→ **What you have to do**: In the copy, include every entry exactly but none of the images.

*** Begin section ***

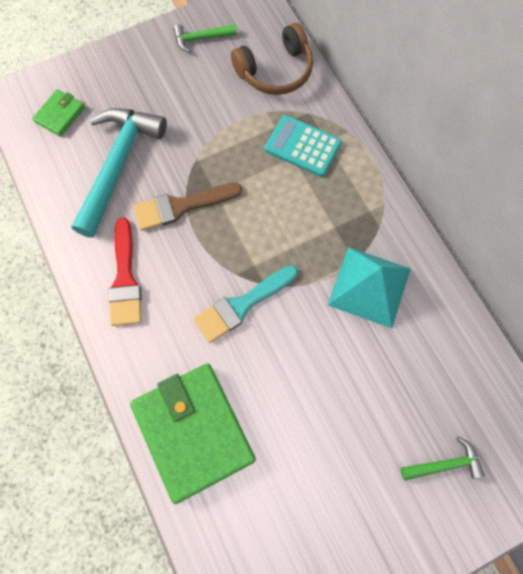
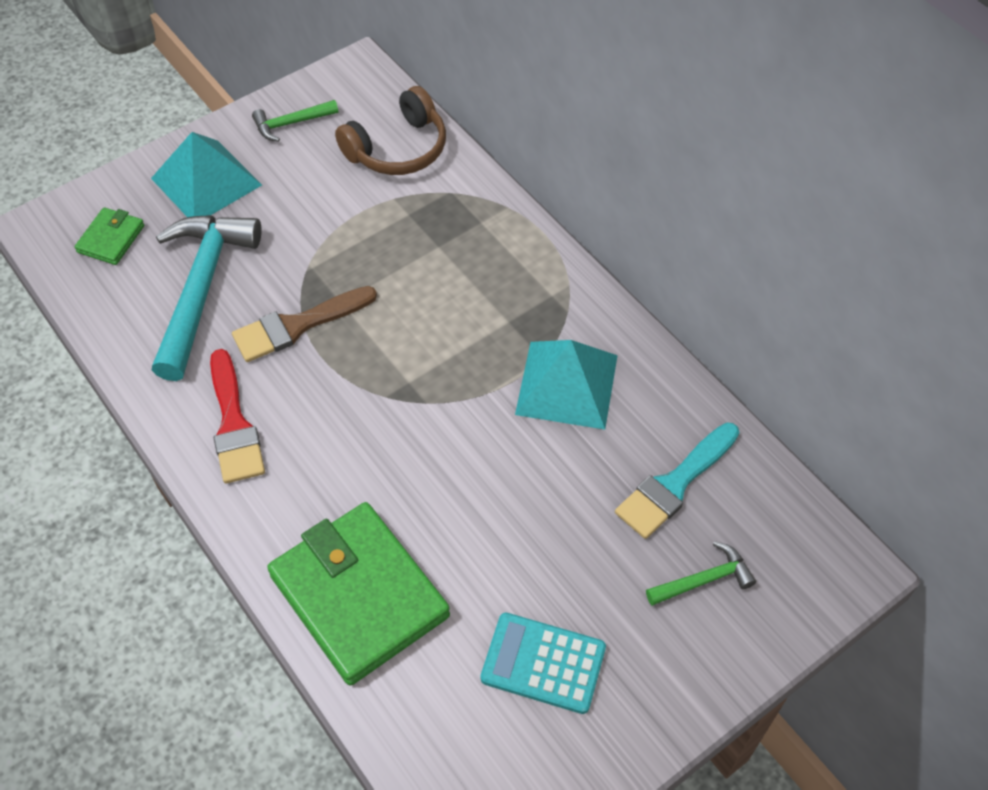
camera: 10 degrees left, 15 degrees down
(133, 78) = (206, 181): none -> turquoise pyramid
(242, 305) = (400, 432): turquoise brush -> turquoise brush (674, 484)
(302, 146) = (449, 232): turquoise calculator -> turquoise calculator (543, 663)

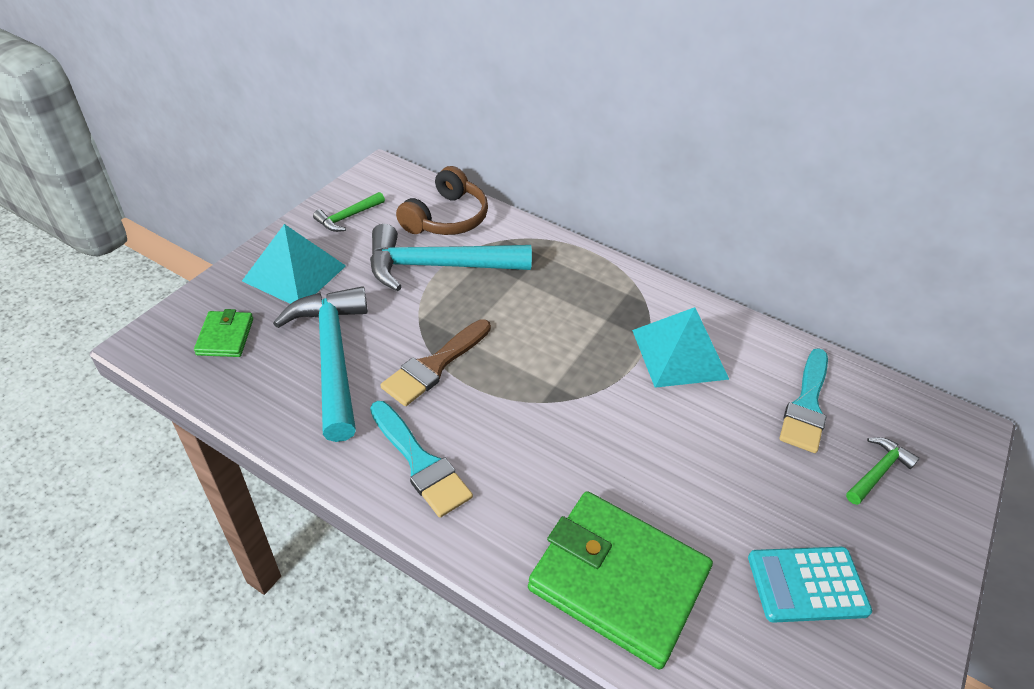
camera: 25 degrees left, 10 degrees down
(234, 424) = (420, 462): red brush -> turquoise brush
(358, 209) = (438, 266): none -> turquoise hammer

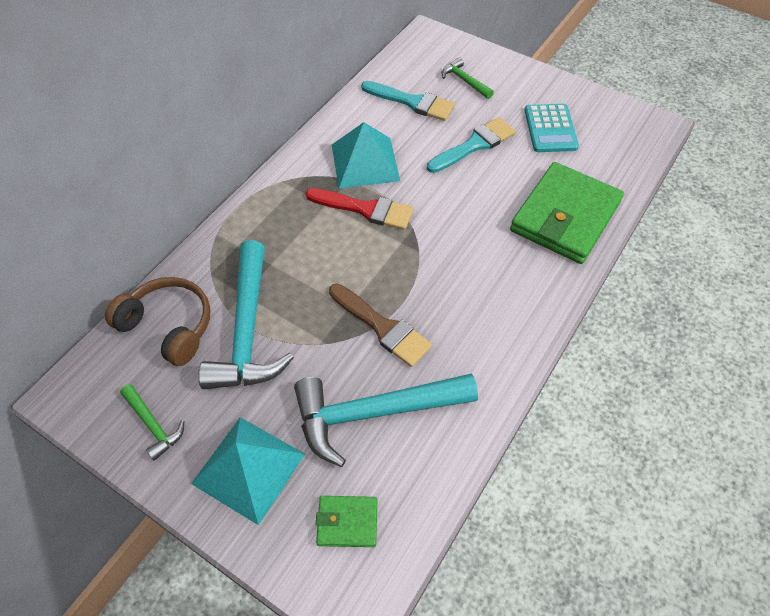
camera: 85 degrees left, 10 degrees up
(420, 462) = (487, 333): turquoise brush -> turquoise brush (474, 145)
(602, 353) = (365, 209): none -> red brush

*** End section ***

→ **Solution below**:
camera: 10 degrees left, 15 degrees down
(133, 78) = (206, 181): none -> turquoise pyramid
(242, 305) = (400, 432): turquoise brush -> turquoise brush (674, 484)
(302, 146) = (449, 232): turquoise calculator -> turquoise calculator (543, 663)

camera: 25 degrees left, 10 degrees down
(234, 424) = (420, 462): red brush -> turquoise brush
(358, 209) = (438, 266): none -> turquoise hammer

camera: 85 degrees left, 10 degrees up
(420, 462) = (487, 333): turquoise brush -> turquoise brush (474, 145)
(602, 353) = (365, 209): none -> red brush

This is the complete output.